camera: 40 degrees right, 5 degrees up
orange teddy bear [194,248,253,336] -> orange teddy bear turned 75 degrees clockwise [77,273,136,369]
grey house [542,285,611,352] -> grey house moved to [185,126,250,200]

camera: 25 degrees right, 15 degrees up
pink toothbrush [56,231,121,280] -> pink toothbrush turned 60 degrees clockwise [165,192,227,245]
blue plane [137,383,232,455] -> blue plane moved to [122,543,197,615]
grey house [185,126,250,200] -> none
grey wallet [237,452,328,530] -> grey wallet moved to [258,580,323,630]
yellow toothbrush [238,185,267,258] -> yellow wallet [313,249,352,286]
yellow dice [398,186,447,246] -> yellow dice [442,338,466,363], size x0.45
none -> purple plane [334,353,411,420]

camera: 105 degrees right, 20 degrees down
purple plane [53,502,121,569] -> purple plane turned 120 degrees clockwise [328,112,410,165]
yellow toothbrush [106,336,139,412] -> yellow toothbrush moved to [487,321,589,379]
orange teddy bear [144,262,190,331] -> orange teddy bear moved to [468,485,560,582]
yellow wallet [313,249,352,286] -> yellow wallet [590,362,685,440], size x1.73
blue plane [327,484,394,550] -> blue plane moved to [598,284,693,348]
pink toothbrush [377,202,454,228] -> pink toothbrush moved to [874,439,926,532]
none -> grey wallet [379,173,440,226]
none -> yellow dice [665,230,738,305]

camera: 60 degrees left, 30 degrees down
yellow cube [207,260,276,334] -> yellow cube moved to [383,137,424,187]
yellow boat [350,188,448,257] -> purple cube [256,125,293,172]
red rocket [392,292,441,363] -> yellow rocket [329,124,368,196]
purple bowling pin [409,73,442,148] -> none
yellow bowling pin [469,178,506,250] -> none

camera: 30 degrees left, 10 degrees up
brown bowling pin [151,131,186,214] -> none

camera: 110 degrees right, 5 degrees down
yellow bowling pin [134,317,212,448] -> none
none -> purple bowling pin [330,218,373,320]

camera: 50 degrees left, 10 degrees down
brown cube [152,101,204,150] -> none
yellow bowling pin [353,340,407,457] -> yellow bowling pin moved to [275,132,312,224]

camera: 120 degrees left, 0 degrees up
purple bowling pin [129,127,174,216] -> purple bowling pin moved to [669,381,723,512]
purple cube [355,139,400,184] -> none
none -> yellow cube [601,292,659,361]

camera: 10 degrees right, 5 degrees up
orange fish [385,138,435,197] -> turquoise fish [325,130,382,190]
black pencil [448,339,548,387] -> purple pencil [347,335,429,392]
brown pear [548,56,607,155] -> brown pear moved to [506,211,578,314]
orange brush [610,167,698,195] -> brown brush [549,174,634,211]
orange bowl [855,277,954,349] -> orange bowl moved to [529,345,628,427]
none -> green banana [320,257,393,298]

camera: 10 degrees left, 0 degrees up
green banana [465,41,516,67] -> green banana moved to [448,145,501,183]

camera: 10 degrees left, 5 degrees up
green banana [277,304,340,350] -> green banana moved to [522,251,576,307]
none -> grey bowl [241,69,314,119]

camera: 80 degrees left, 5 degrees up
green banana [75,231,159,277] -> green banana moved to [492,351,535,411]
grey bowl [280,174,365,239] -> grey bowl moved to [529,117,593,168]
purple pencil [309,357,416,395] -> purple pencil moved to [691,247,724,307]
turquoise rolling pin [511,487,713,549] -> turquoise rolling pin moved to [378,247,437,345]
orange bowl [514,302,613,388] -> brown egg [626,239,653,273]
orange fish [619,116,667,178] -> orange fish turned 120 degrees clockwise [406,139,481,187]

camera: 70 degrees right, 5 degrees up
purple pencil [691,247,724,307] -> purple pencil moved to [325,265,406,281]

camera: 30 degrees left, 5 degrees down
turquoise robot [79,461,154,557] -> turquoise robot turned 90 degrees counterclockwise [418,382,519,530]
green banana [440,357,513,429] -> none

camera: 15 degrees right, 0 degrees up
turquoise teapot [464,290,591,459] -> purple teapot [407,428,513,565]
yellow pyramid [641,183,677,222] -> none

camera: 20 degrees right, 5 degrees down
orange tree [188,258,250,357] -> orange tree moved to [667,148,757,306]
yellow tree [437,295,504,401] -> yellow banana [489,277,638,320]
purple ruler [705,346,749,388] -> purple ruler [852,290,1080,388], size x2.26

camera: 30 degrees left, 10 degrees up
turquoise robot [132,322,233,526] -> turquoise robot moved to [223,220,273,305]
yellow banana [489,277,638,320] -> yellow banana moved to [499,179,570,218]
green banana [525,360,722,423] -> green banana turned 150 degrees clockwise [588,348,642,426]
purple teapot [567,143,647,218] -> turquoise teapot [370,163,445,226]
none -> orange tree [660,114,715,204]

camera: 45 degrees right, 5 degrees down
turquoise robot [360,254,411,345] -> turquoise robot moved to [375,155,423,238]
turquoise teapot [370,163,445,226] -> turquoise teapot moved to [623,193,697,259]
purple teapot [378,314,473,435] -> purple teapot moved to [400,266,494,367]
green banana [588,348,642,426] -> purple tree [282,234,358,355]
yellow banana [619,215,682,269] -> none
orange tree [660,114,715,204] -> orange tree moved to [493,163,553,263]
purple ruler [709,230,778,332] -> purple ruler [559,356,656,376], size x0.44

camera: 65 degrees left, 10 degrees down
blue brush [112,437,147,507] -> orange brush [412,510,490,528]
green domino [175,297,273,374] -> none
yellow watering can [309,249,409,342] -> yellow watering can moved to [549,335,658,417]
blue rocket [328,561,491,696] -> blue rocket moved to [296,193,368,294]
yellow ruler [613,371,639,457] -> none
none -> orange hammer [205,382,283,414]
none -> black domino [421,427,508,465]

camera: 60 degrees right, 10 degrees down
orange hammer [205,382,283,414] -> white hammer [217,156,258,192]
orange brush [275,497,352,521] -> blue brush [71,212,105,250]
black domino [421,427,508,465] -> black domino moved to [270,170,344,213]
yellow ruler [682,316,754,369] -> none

◆ PROBLEM REQUIREMENTS
Retype the records above in full, matching each line exactly.

◆ TASK ANSWER
camera: 40 degrees right, 5 degrees up
orange teddy bear [194,248,253,336] -> orange teddy bear turned 75 degrees clockwise [77,273,136,369]
grey house [542,285,611,352] -> grey house moved to [185,126,250,200]

camera: 25 degrees right, 15 degrees up
pink toothbrush [56,231,121,280] -> pink toothbrush turned 60 degrees clockwise [165,192,227,245]
blue plane [137,383,232,455] -> blue plane moved to [122,543,197,615]
grey house [185,126,250,200] -> none
grey wallet [237,452,328,530] -> grey wallet moved to [258,580,323,630]
yellow toothbrush [238,185,267,258] -> yellow wallet [313,249,352,286]
yellow dice [398,186,447,246] -> yellow dice [442,338,466,363], size x0.45
none -> purple plane [334,353,411,420]

camera: 105 degrees right, 20 degrees down
purple plane [53,502,121,569] -> purple plane turned 120 degrees clockwise [328,112,410,165]
yellow toothbrush [106,336,139,412] -> yellow toothbrush moved to [487,321,589,379]
orange teddy bear [144,262,190,331] -> orange teddy bear moved to [468,485,560,582]
yellow wallet [313,249,352,286] -> yellow wallet [590,362,685,440], size x1.73
blue plane [327,484,394,550] -> blue plane moved to [598,284,693,348]
pink toothbrush [377,202,454,228] -> pink toothbrush moved to [874,439,926,532]
none -> grey wallet [379,173,440,226]
none -> yellow dice [665,230,738,305]

camera: 60 degrees left, 30 degrees down
yellow cube [207,260,276,334] -> yellow cube moved to [383,137,424,187]
yellow boat [350,188,448,257] -> purple cube [256,125,293,172]
red rocket [392,292,441,363] -> yellow rocket [329,124,368,196]
purple bowling pin [409,73,442,148] -> none
yellow bowling pin [469,178,506,250] -> none

camera: 30 degrees left, 10 degrees up
brown bowling pin [151,131,186,214] -> none

camera: 110 degrees right, 5 degrees down
yellow bowling pin [134,317,212,448] -> none
none -> purple bowling pin [330,218,373,320]

camera: 50 degrees left, 10 degrees down
brown cube [152,101,204,150] -> none
yellow bowling pin [353,340,407,457] -> yellow bowling pin moved to [275,132,312,224]

camera: 120 degrees left, 0 degrees up
purple bowling pin [129,127,174,216] -> purple bowling pin moved to [669,381,723,512]
purple cube [355,139,400,184] -> none
none -> yellow cube [601,292,659,361]

camera: 10 degrees right, 5 degrees up
orange fish [385,138,435,197] -> turquoise fish [325,130,382,190]
black pencil [448,339,548,387] -> purple pencil [347,335,429,392]
brown pear [548,56,607,155] -> brown pear moved to [506,211,578,314]
orange brush [610,167,698,195] -> brown brush [549,174,634,211]
orange bowl [855,277,954,349] -> orange bowl moved to [529,345,628,427]
none -> green banana [320,257,393,298]

camera: 10 degrees left, 0 degrees up
green banana [465,41,516,67] -> green banana moved to [448,145,501,183]

camera: 10 degrees left, 5 degrees up
green banana [277,304,340,350] -> green banana moved to [522,251,576,307]
none -> grey bowl [241,69,314,119]

camera: 80 degrees left, 5 degrees up
green banana [75,231,159,277] -> green banana moved to [492,351,535,411]
grey bowl [280,174,365,239] -> grey bowl moved to [529,117,593,168]
purple pencil [309,357,416,395] -> purple pencil moved to [691,247,724,307]
turquoise rolling pin [511,487,713,549] -> turquoise rolling pin moved to [378,247,437,345]
orange bowl [514,302,613,388] -> brown egg [626,239,653,273]
orange fish [619,116,667,178] -> orange fish turned 120 degrees clockwise [406,139,481,187]

camera: 70 degrees right, 5 degrees up
purple pencil [691,247,724,307] -> purple pencil moved to [325,265,406,281]

camera: 30 degrees left, 5 degrees down
turquoise robot [79,461,154,557] -> turquoise robot turned 90 degrees counterclockwise [418,382,519,530]
green banana [440,357,513,429] -> none

camera: 15 degrees right, 0 degrees up
turquoise teapot [464,290,591,459] -> purple teapot [407,428,513,565]
yellow pyramid [641,183,677,222] -> none

camera: 20 degrees right, 5 degrees down
orange tree [188,258,250,357] -> orange tree moved to [667,148,757,306]
yellow tree [437,295,504,401] -> yellow banana [489,277,638,320]
purple ruler [705,346,749,388] -> purple ruler [852,290,1080,388], size x2.26

camera: 30 degrees left, 10 degrees up
turquoise robot [132,322,233,526] -> turquoise robot moved to [223,220,273,305]
yellow banana [489,277,638,320] -> yellow banana moved to [499,179,570,218]
green banana [525,360,722,423] -> green banana turned 150 degrees clockwise [588,348,642,426]
purple teapot [567,143,647,218] -> turquoise teapot [370,163,445,226]
none -> orange tree [660,114,715,204]

camera: 45 degrees right, 5 degrees down
turquoise robot [360,254,411,345] -> turquoise robot moved to [375,155,423,238]
turquoise teapot [370,163,445,226] -> turquoise teapot moved to [623,193,697,259]
purple teapot [378,314,473,435] -> purple teapot moved to [400,266,494,367]
green banana [588,348,642,426] -> purple tree [282,234,358,355]
yellow banana [619,215,682,269] -> none
orange tree [660,114,715,204] -> orange tree moved to [493,163,553,263]
purple ruler [709,230,778,332] -> purple ruler [559,356,656,376], size x0.44

camera: 65 degrees left, 10 degrees down
blue brush [112,437,147,507] -> orange brush [412,510,490,528]
green domino [175,297,273,374] -> none
yellow watering can [309,249,409,342] -> yellow watering can moved to [549,335,658,417]
blue rocket [328,561,491,696] -> blue rocket moved to [296,193,368,294]
yellow ruler [613,371,639,457] -> none
none -> orange hammer [205,382,283,414]
none -> black domino [421,427,508,465]

camera: 60 degrees right, 10 degrees down
orange hammer [205,382,283,414] -> white hammer [217,156,258,192]
orange brush [275,497,352,521] -> blue brush [71,212,105,250]
black domino [421,427,508,465] -> black domino moved to [270,170,344,213]
yellow ruler [682,316,754,369] -> none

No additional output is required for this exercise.